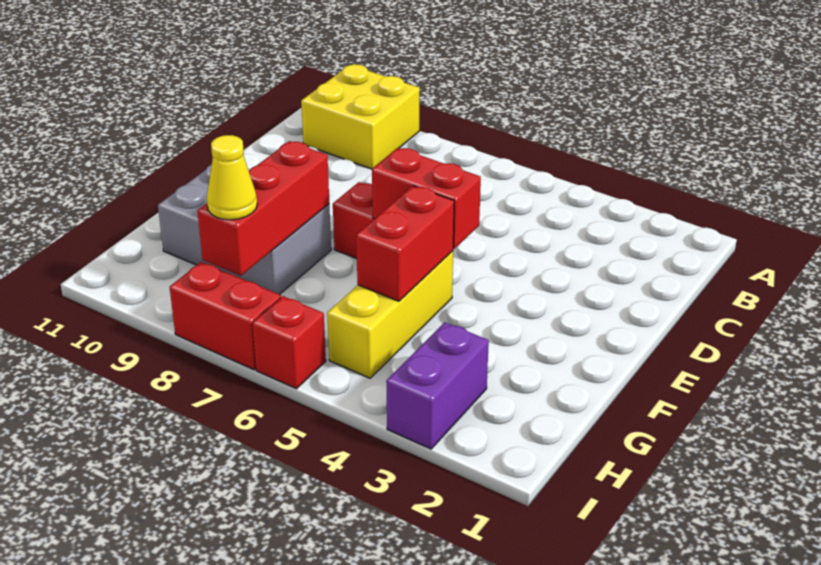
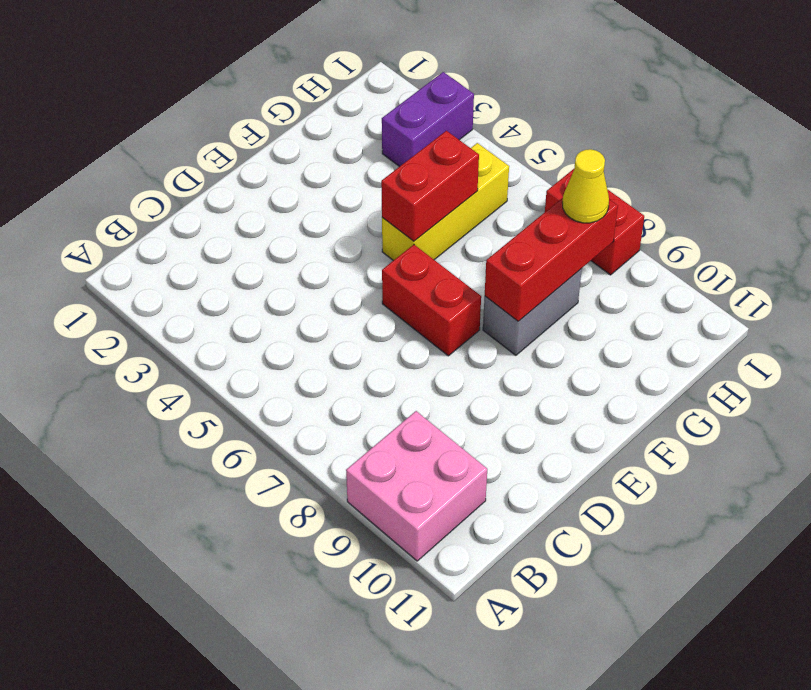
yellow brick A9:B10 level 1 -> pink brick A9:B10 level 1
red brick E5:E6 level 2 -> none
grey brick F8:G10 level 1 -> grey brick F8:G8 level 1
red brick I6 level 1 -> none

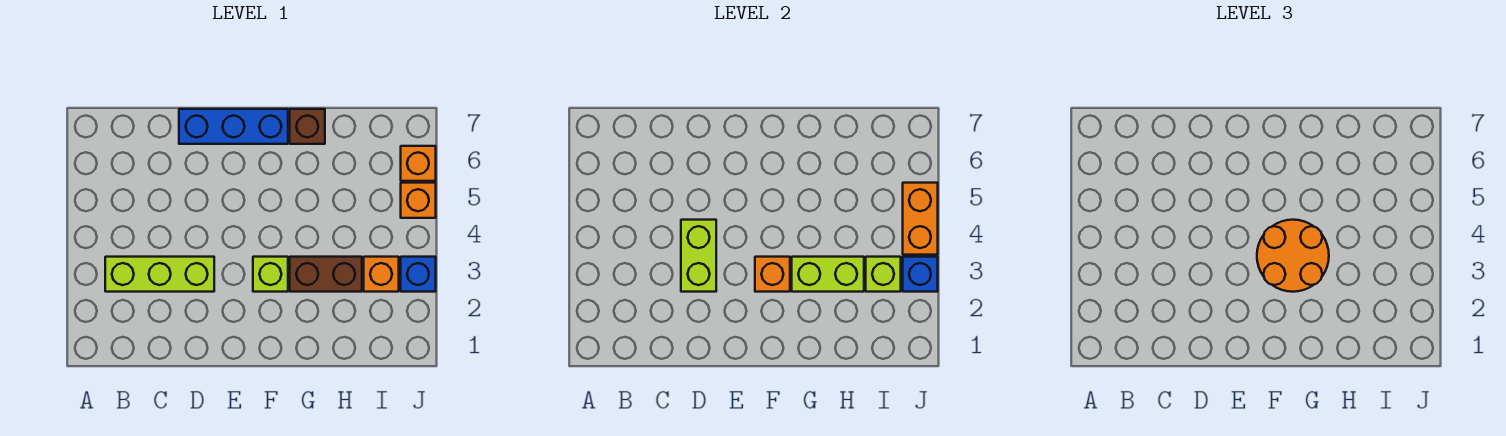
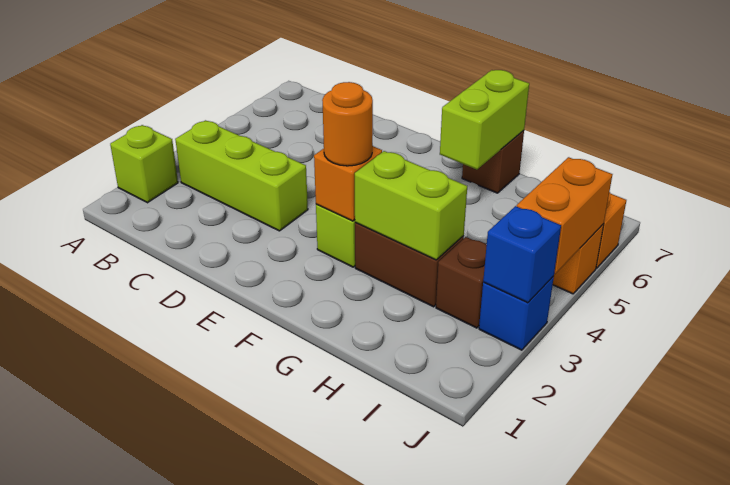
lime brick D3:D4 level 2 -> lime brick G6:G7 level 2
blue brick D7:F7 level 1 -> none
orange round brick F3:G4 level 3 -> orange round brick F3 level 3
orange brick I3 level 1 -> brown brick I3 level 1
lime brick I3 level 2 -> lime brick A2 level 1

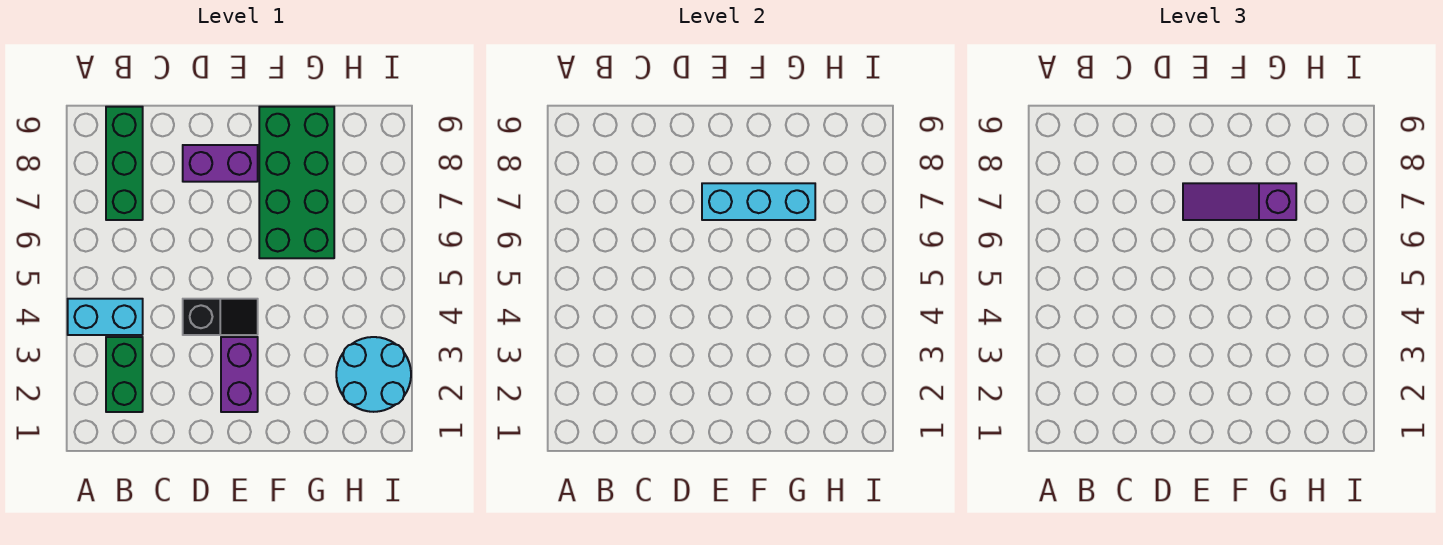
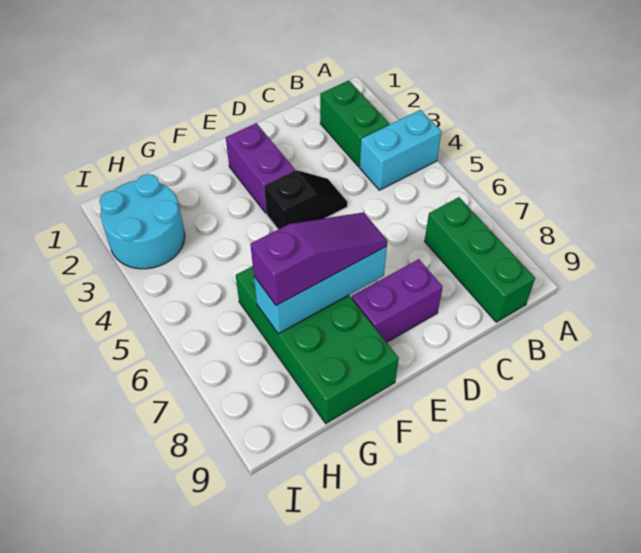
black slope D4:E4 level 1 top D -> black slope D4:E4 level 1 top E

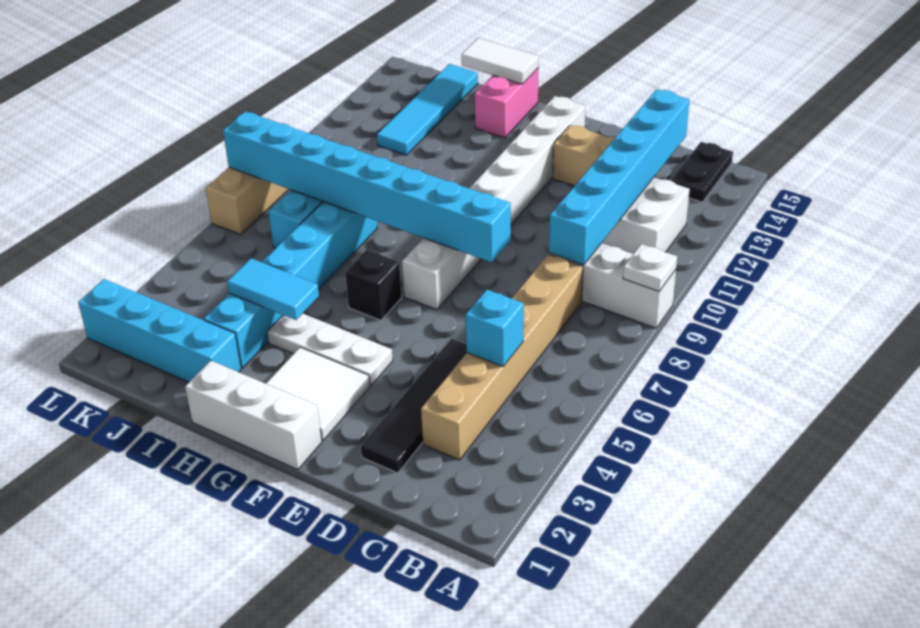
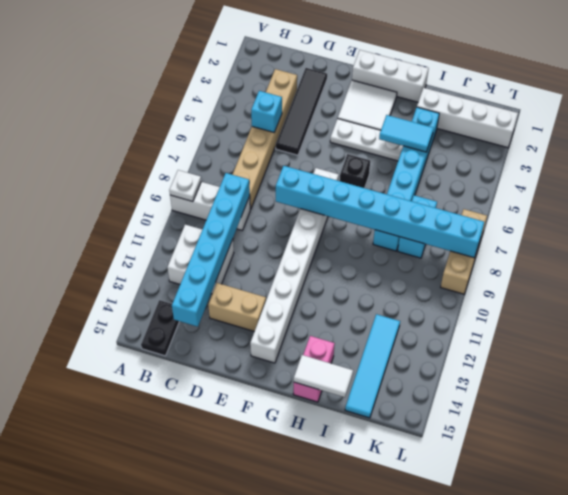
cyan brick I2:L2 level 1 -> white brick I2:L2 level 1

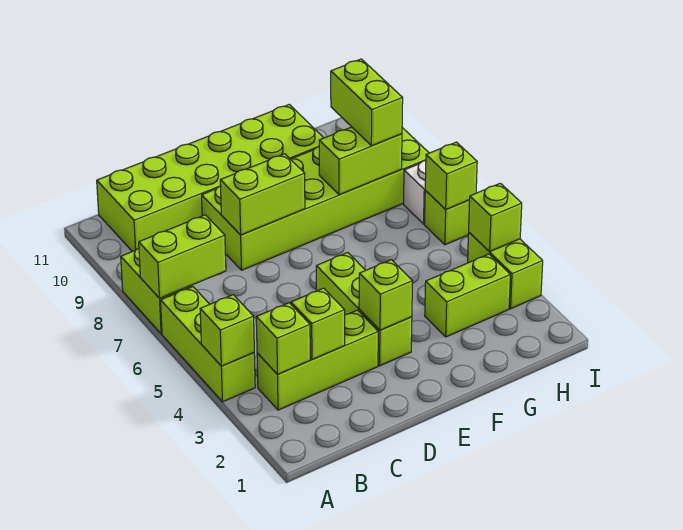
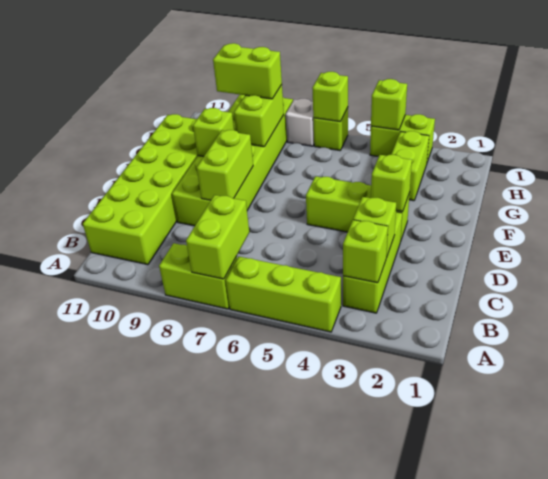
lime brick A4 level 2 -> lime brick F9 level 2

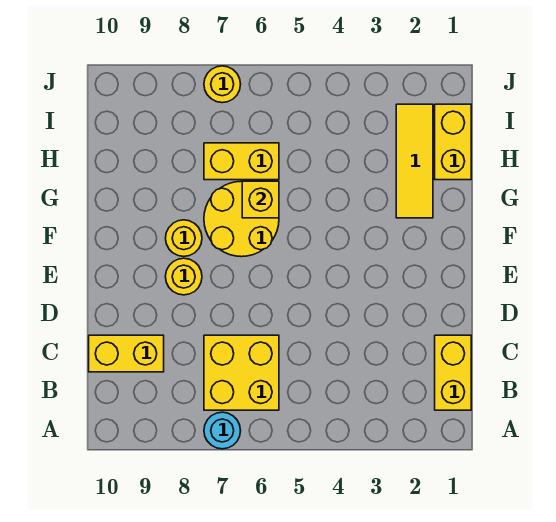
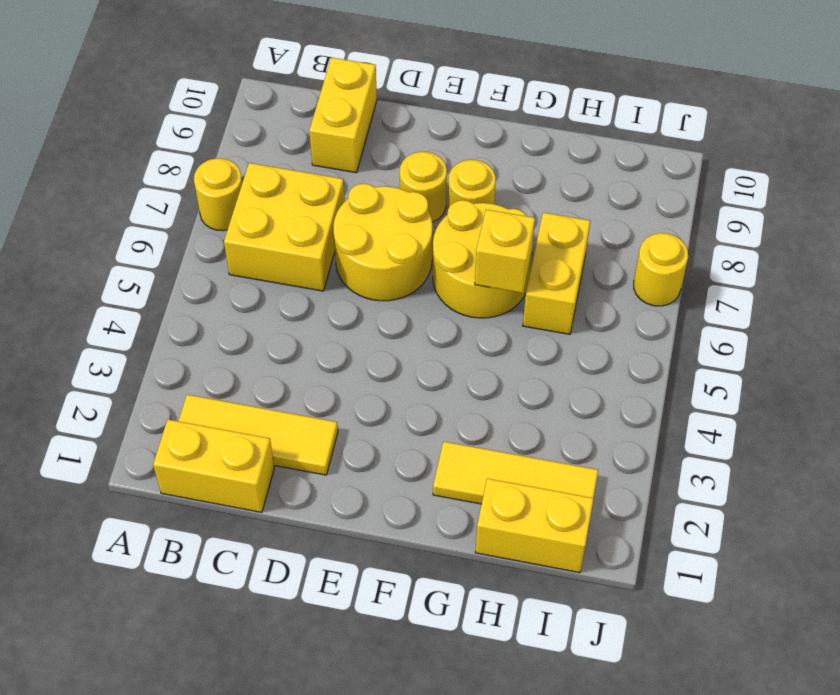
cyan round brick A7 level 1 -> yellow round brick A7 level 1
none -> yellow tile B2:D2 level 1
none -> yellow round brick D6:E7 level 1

━━━━━━━━━━━━━━━━━━━━━━━━━━━━━━

Action item:
The lines from the one holding "cyan brick I2:L2" through the end of the entries are to be transcribed exactly, both ends included, with the pictures left out.

Solution for this task:
cyan brick I2:L2 level 1 -> white brick I2:L2 level 1

lime brick A4 level 2 -> lime brick F9 level 2

cyan round brick A7 level 1 -> yellow round brick A7 level 1
none -> yellow tile B2:D2 level 1
none -> yellow round brick D6:E7 level 1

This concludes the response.